## WORK ORDER
Repeat precisely the line in which "pink cactus: 1 -> 3" occurs and all lines that follow it in the entries below. Pictures must be omitted.

## Stored items from a collection
+-------+

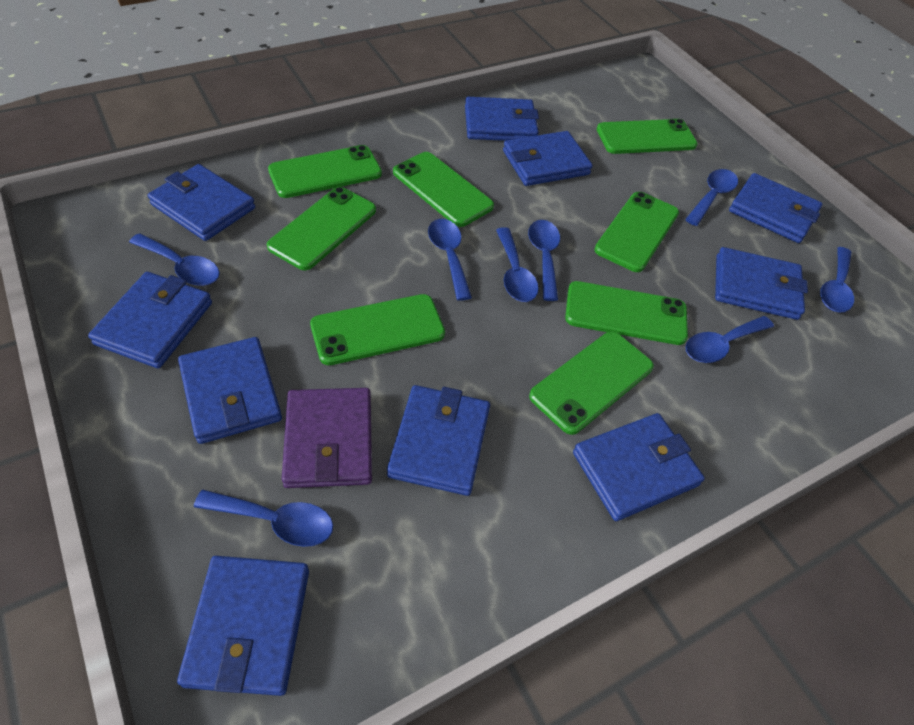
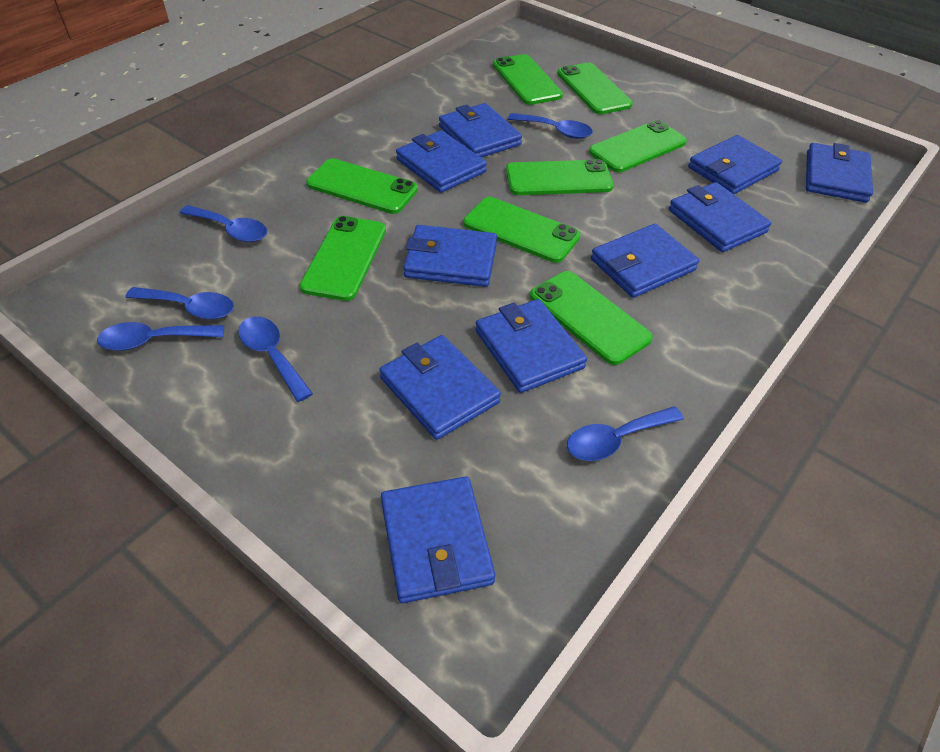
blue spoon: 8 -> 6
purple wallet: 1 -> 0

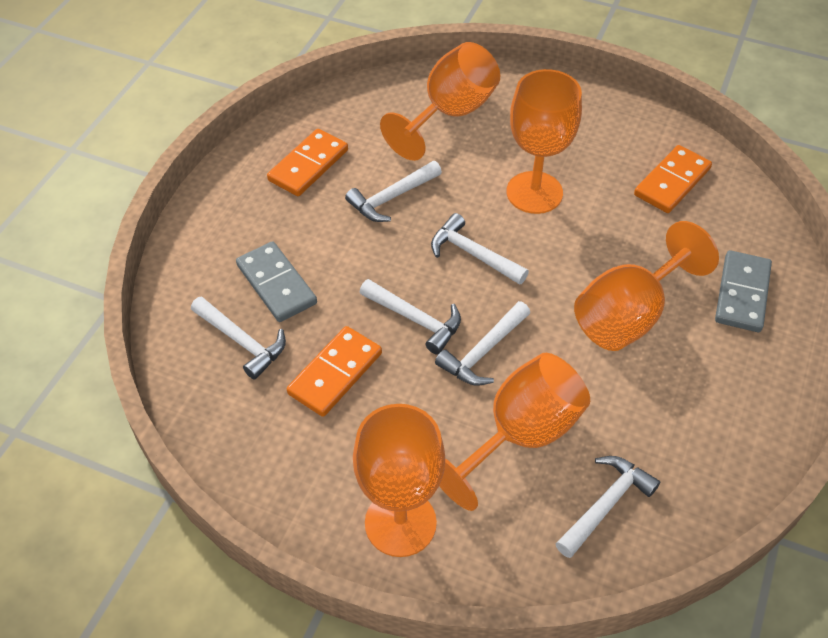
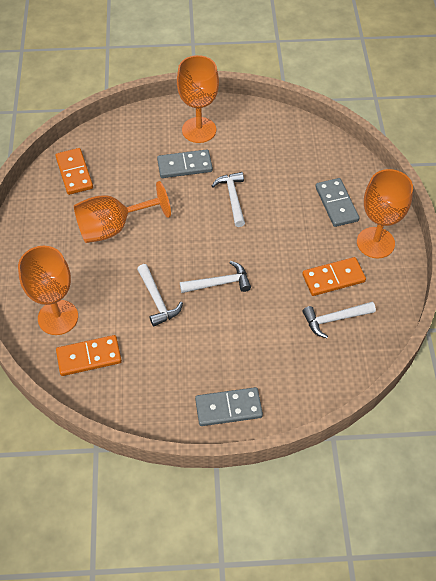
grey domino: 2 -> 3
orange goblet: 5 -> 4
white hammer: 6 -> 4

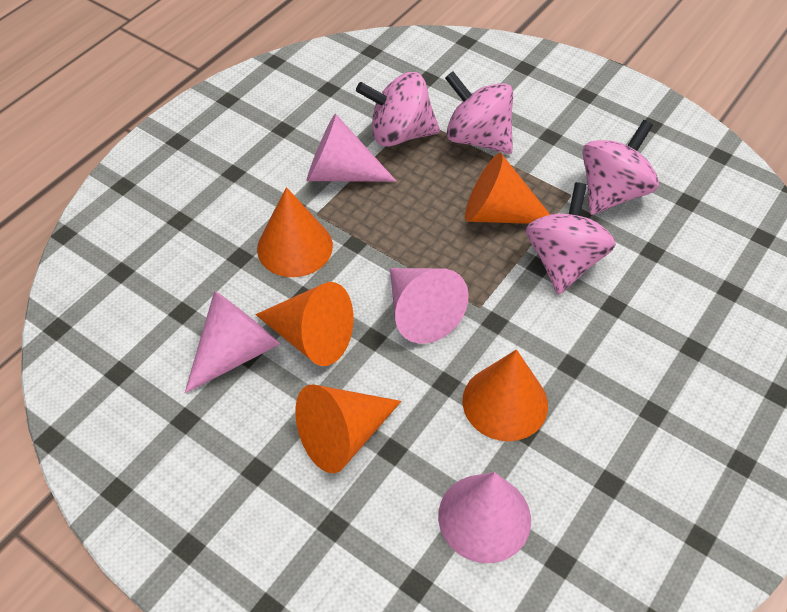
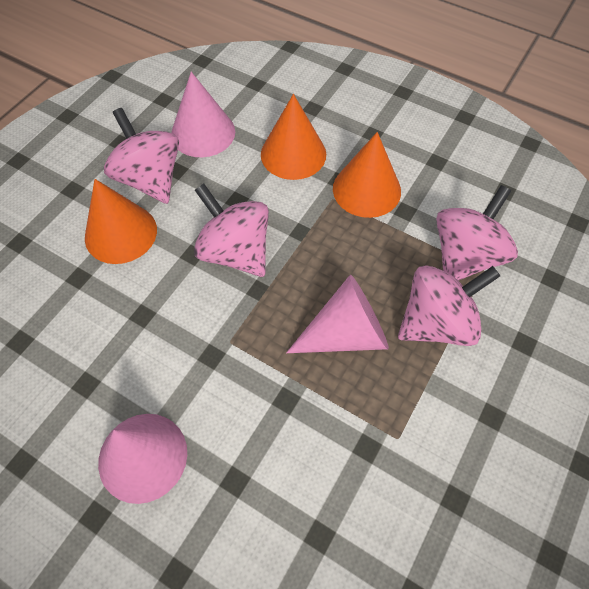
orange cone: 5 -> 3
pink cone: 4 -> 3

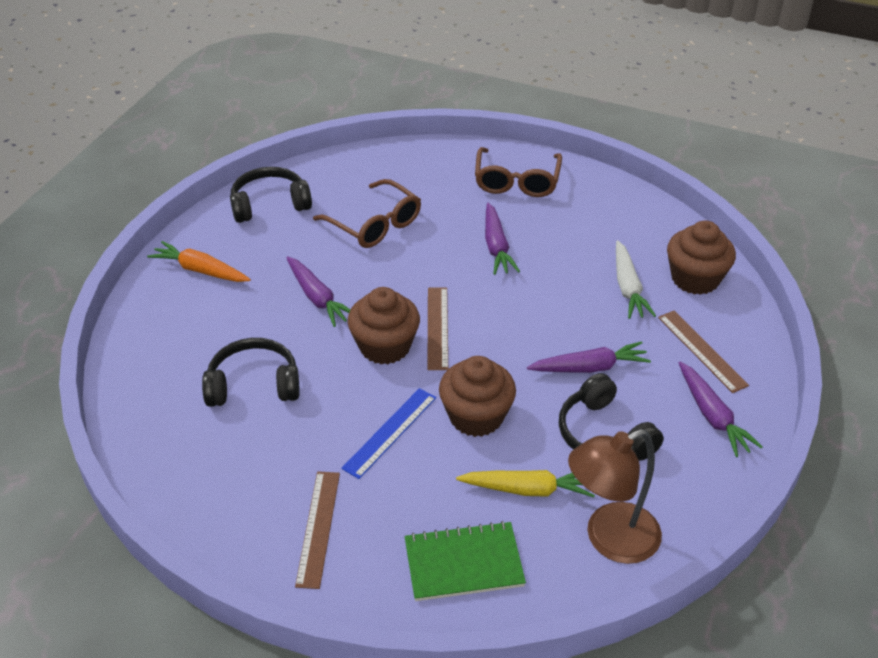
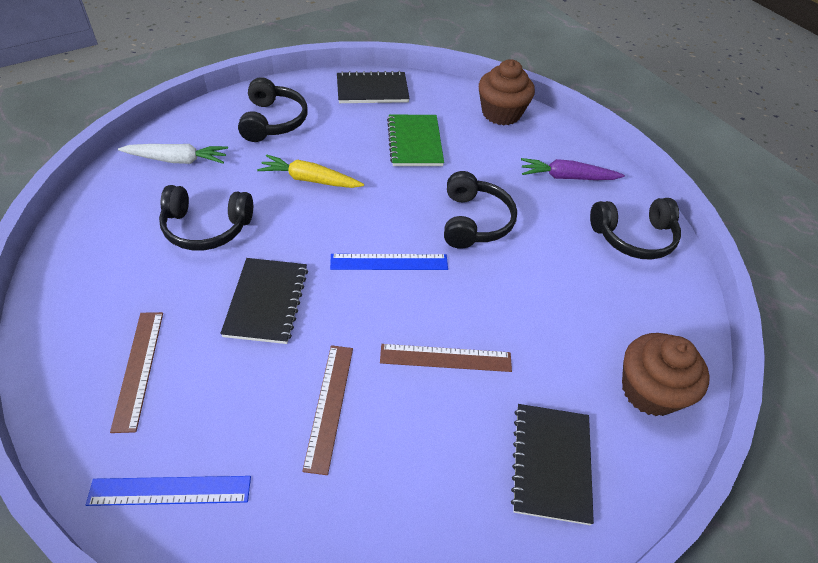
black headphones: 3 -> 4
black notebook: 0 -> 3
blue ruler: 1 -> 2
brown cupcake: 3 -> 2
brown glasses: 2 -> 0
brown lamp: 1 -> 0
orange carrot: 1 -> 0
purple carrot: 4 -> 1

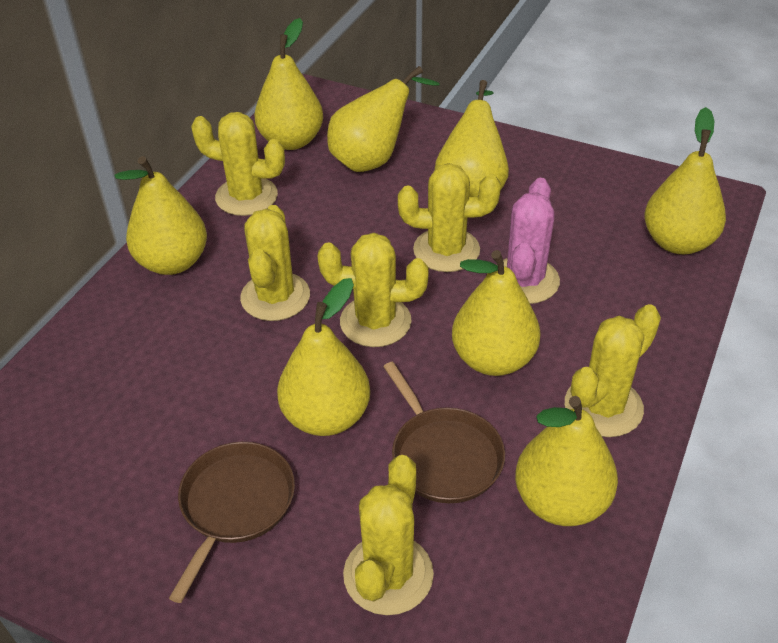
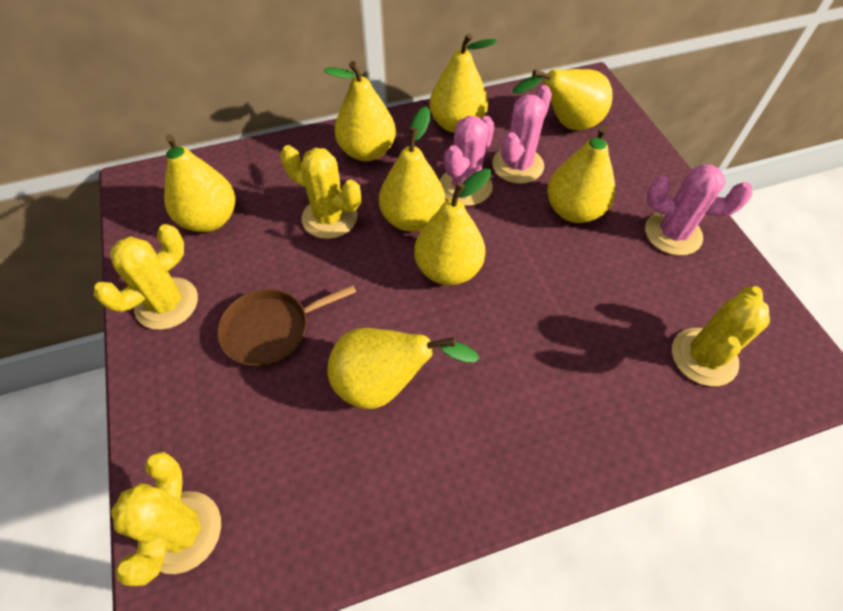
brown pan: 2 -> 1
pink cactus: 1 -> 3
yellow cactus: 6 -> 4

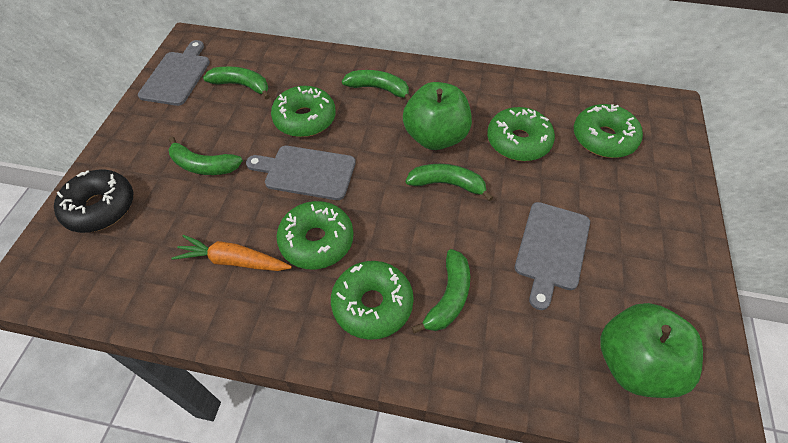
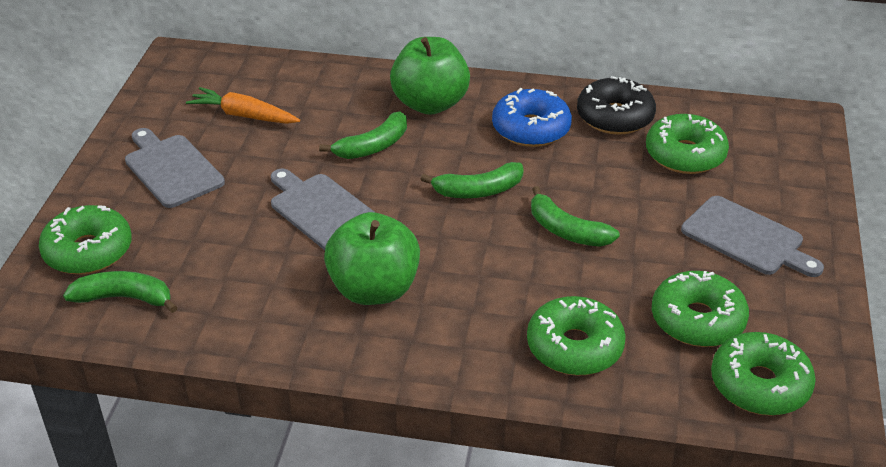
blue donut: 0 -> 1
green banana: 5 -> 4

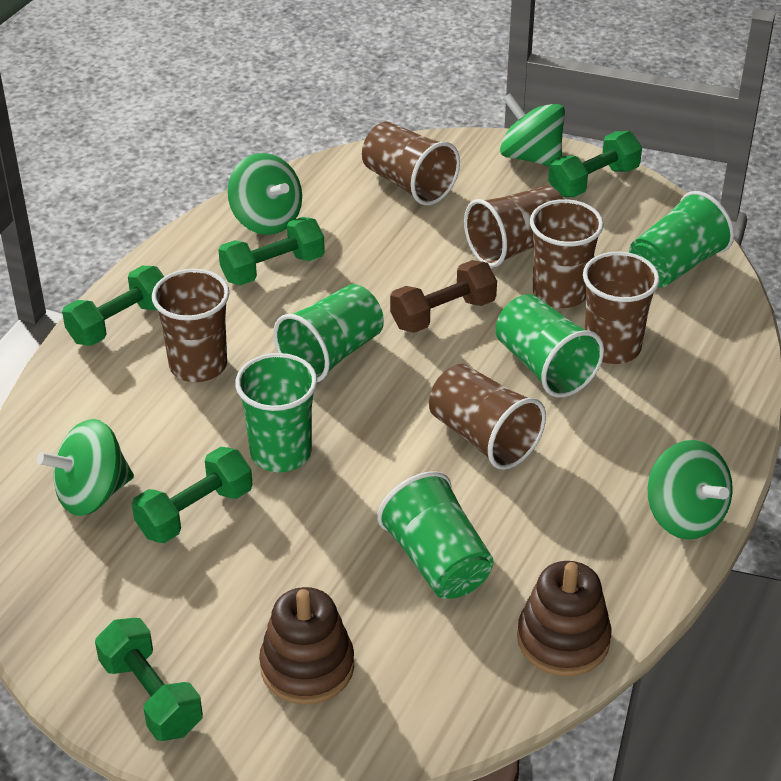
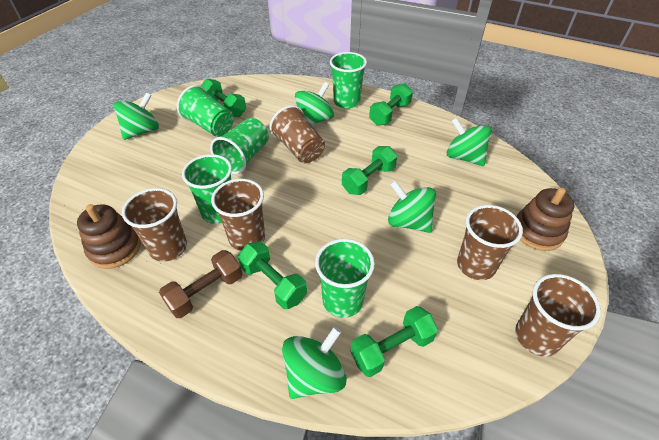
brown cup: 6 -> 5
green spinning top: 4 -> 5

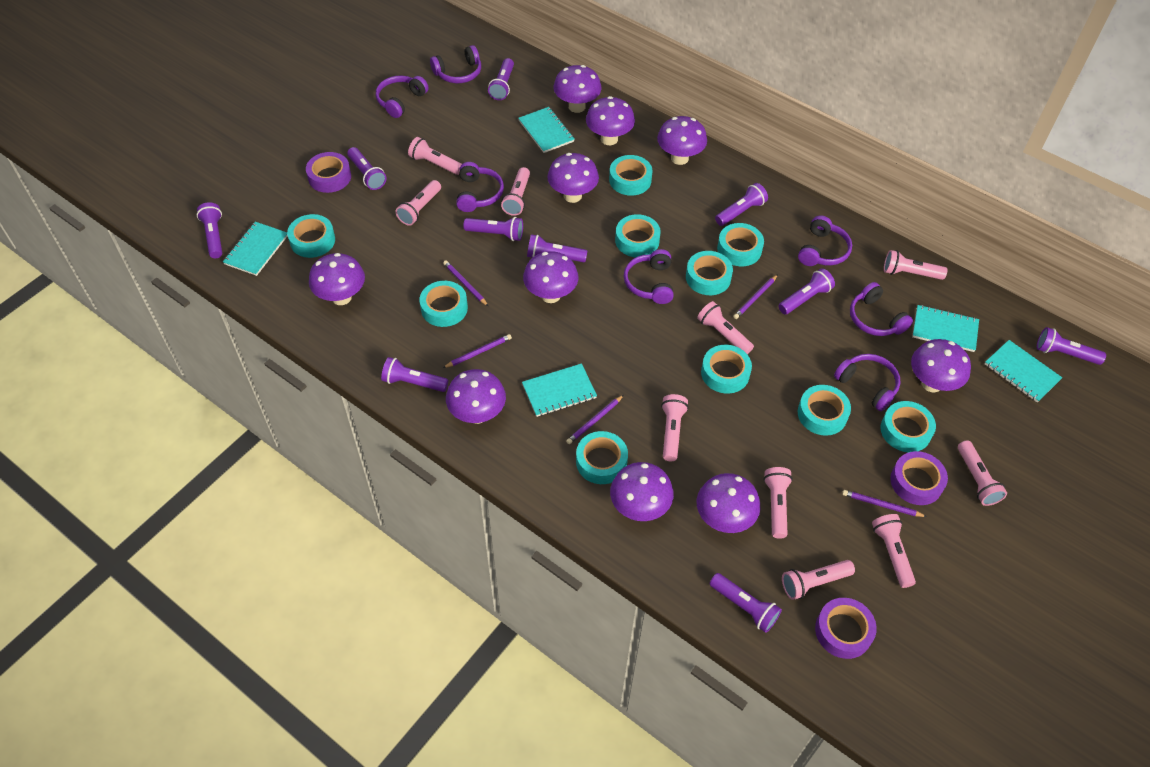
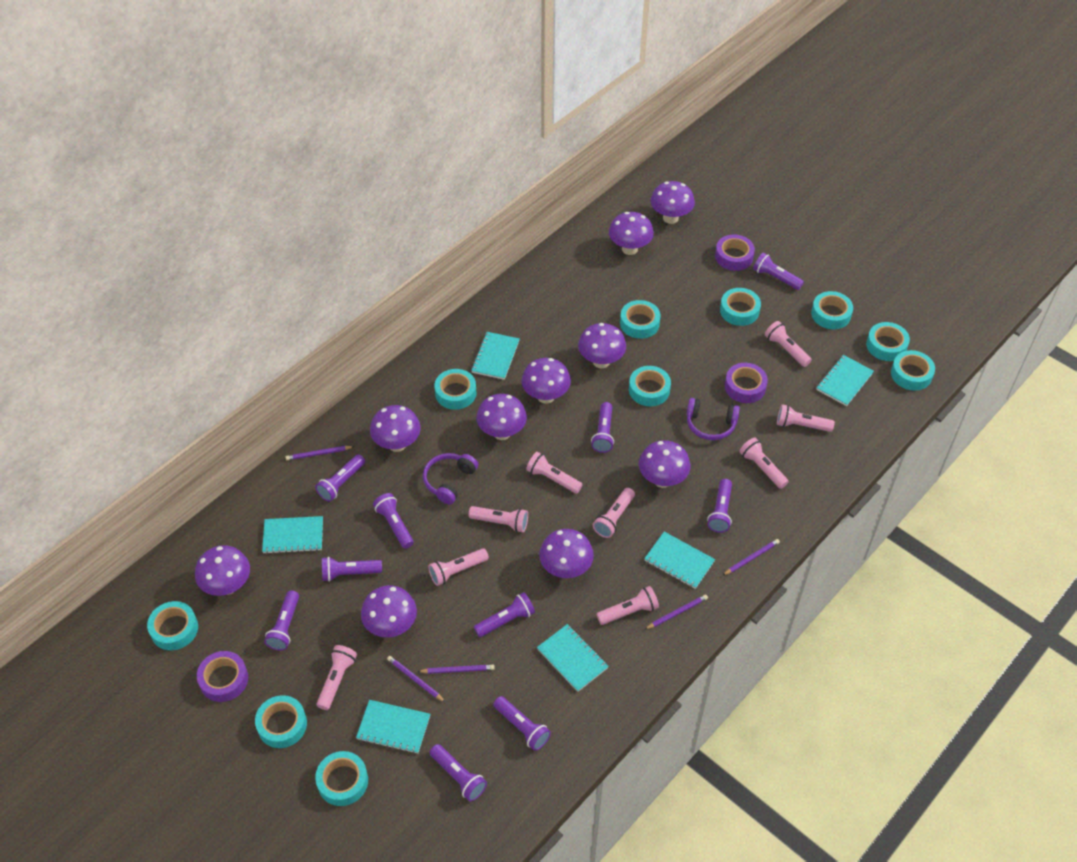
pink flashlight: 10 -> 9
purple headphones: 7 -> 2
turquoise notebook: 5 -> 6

+-------+

## RESPONSE AREA
pink cactus: 1 -> 3
yellow cactus: 6 -> 4

blue donut: 0 -> 1
green banana: 5 -> 4

brown cup: 6 -> 5
green spinning top: 4 -> 5

pink flashlight: 10 -> 9
purple headphones: 7 -> 2
turquoise notebook: 5 -> 6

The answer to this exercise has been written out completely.